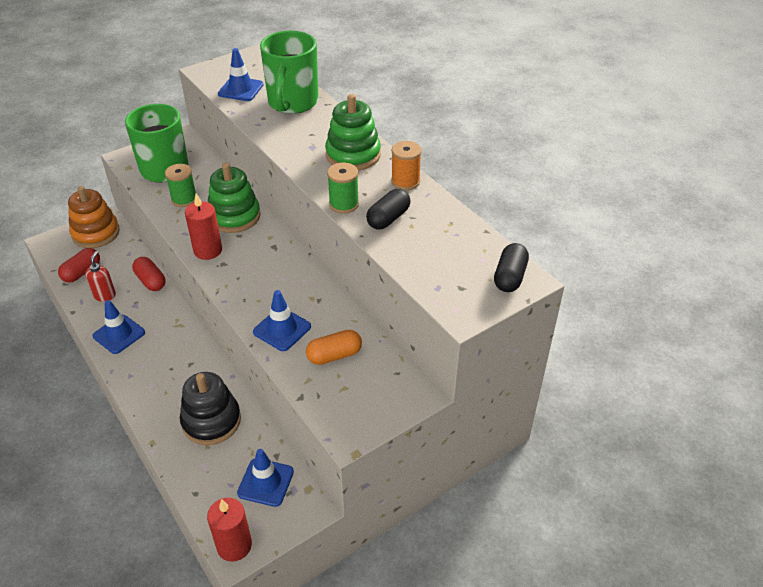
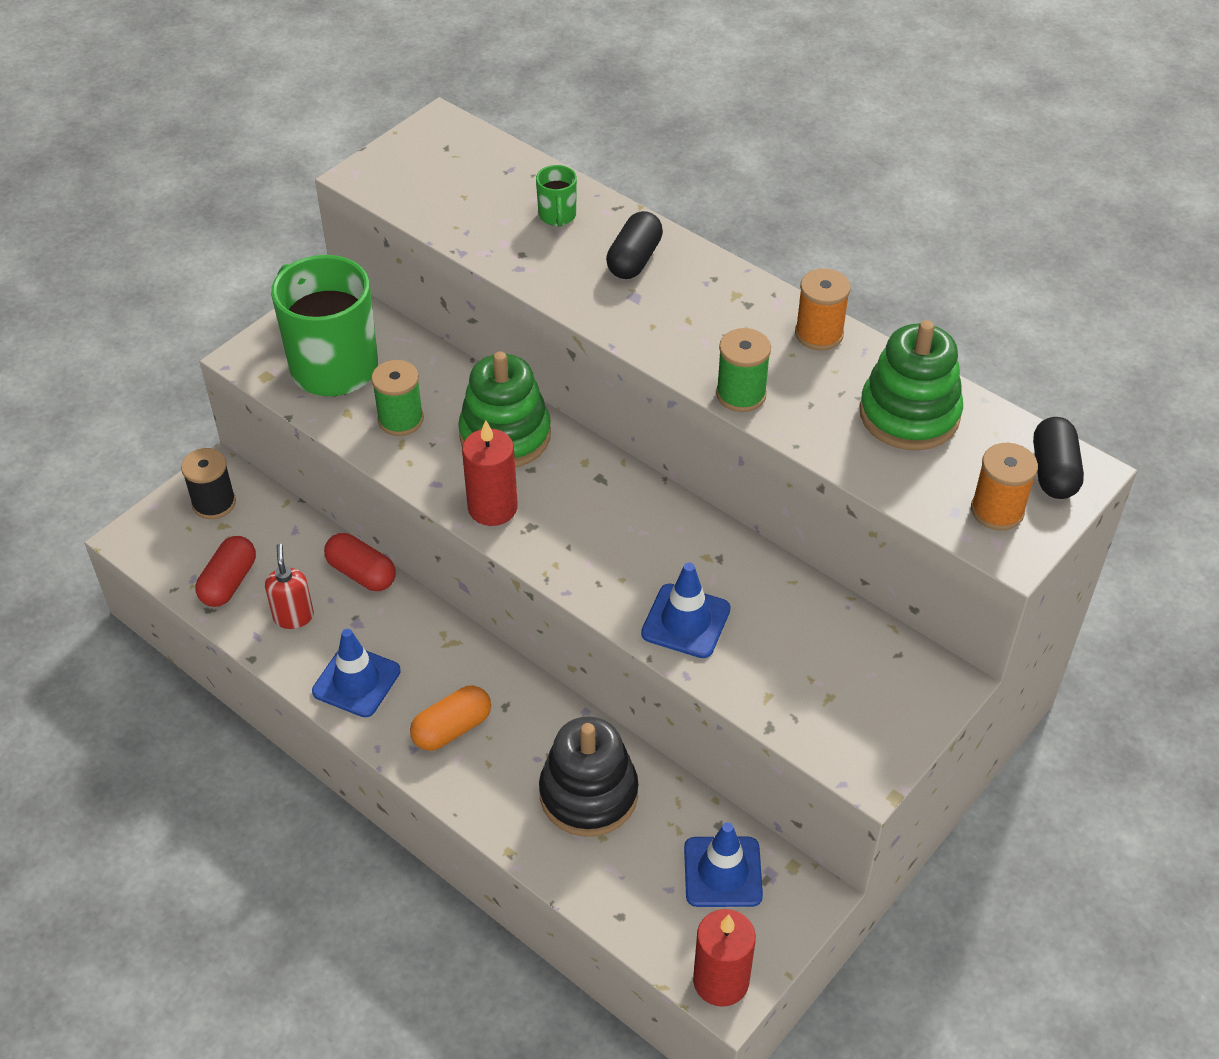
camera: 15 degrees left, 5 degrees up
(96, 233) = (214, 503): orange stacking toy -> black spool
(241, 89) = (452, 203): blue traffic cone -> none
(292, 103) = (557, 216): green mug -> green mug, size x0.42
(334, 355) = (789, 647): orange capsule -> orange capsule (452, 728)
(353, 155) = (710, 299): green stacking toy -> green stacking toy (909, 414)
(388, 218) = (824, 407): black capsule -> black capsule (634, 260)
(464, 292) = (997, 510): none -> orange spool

== TASK OBJECTIVE ==
An exact transcription of all the entries is required, without the pictures.

== SOLUTION FOR THIS TASK ==
camera: 15 degrees left, 5 degrees up
(96, 233) = (214, 503): orange stacking toy -> black spool
(241, 89) = (452, 203): blue traffic cone -> none
(292, 103) = (557, 216): green mug -> green mug, size x0.42
(334, 355) = (789, 647): orange capsule -> orange capsule (452, 728)
(353, 155) = (710, 299): green stacking toy -> green stacking toy (909, 414)
(388, 218) = (824, 407): black capsule -> black capsule (634, 260)
(464, 292) = (997, 510): none -> orange spool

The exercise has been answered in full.